### Try it
What lines in the records below hold the string "DGND"? Please show them.

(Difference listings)

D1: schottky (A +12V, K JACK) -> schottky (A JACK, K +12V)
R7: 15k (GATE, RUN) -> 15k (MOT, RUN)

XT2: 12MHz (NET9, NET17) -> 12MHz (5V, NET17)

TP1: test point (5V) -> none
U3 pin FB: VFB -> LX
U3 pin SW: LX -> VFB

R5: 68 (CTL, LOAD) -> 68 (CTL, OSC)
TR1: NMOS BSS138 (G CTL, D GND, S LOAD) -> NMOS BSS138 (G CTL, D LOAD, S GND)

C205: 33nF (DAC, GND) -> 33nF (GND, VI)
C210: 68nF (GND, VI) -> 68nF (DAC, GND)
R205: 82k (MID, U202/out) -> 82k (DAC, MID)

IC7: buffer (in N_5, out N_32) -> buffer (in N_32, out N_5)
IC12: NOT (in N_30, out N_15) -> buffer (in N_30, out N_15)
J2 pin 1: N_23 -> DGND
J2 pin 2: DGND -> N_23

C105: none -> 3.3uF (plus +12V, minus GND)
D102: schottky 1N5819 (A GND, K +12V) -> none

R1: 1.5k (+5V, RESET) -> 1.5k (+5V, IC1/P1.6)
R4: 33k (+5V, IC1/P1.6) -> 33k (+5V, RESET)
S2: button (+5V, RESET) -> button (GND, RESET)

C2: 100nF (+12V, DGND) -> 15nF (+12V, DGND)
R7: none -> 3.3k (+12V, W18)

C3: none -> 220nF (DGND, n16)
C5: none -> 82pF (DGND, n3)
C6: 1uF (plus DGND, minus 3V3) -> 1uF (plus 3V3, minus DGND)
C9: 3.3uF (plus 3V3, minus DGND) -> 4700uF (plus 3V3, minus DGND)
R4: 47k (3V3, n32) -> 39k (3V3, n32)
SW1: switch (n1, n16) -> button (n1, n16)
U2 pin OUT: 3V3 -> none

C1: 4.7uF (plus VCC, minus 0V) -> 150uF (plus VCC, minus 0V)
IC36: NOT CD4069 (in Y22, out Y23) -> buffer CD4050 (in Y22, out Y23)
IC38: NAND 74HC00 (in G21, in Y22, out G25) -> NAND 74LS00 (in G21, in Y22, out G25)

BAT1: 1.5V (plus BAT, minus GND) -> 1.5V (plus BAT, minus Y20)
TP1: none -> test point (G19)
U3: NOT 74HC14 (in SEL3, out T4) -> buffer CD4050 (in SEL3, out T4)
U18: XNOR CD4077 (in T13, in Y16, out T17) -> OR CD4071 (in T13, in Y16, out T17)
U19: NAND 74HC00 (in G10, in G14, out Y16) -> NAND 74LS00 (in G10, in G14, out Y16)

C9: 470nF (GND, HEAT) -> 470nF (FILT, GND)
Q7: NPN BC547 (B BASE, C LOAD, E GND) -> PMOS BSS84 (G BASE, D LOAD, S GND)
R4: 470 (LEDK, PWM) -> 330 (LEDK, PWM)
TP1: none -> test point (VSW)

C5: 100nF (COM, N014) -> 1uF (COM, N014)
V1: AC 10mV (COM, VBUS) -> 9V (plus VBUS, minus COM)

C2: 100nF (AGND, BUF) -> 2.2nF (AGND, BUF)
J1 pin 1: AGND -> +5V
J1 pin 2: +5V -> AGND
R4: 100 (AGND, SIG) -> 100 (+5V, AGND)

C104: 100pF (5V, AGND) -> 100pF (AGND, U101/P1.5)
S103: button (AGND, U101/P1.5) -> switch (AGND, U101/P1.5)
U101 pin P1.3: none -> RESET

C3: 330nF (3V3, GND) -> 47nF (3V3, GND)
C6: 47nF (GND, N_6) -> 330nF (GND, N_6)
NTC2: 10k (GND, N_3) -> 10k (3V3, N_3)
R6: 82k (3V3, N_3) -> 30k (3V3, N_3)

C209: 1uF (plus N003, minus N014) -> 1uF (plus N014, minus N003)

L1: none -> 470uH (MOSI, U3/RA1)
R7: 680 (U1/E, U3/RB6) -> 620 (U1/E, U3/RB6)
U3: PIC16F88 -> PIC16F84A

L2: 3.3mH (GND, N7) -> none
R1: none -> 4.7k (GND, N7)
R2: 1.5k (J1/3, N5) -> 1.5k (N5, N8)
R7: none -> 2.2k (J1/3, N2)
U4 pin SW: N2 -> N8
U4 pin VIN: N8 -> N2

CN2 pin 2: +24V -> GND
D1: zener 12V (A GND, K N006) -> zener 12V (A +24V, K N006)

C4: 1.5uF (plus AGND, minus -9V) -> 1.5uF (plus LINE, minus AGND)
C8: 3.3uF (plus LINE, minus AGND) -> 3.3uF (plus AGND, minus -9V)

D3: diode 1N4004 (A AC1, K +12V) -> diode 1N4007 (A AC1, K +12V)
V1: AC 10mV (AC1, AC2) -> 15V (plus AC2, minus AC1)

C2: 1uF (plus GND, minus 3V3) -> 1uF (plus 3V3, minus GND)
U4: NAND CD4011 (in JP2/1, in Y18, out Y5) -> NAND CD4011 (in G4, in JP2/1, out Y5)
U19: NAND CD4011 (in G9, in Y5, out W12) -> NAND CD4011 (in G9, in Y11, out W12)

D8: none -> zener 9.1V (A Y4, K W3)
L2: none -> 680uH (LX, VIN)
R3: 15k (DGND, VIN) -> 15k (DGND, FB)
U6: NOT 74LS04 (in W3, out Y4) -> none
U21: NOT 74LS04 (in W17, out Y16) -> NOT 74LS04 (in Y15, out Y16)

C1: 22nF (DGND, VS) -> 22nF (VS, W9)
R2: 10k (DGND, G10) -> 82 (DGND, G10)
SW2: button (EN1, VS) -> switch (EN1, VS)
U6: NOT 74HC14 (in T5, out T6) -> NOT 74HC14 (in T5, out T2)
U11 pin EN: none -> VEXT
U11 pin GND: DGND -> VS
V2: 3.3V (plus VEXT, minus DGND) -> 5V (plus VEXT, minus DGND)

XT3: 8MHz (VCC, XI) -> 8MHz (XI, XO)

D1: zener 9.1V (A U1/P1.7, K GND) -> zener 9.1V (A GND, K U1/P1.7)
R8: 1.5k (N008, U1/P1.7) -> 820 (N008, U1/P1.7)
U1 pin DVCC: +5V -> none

### Task response
J2 pin 1: N_23 -> DGND
J2 pin 2: DGND -> N_23
C2: 100nF (+12V, DGND) -> 15nF (+12V, DGND)
C3: none -> 220nF (DGND, n16)
C5: none -> 82pF (DGND, n3)
C6: 1uF (plus DGND, minus 3V3) -> 1uF (plus 3V3, minus DGND)
C9: 3.3uF (plus 3V3, minus DGND) -> 4700uF (plus 3V3, minus DGND)
R3: 15k (DGND, VIN) -> 15k (DGND, FB)
C1: 22nF (DGND, VS) -> 22nF (VS, W9)
R2: 10k (DGND, G10) -> 82 (DGND, G10)
U11 pin GND: DGND -> VS
V2: 3.3V (plus VEXT, minus DGND) -> 5V (plus VEXT, minus DGND)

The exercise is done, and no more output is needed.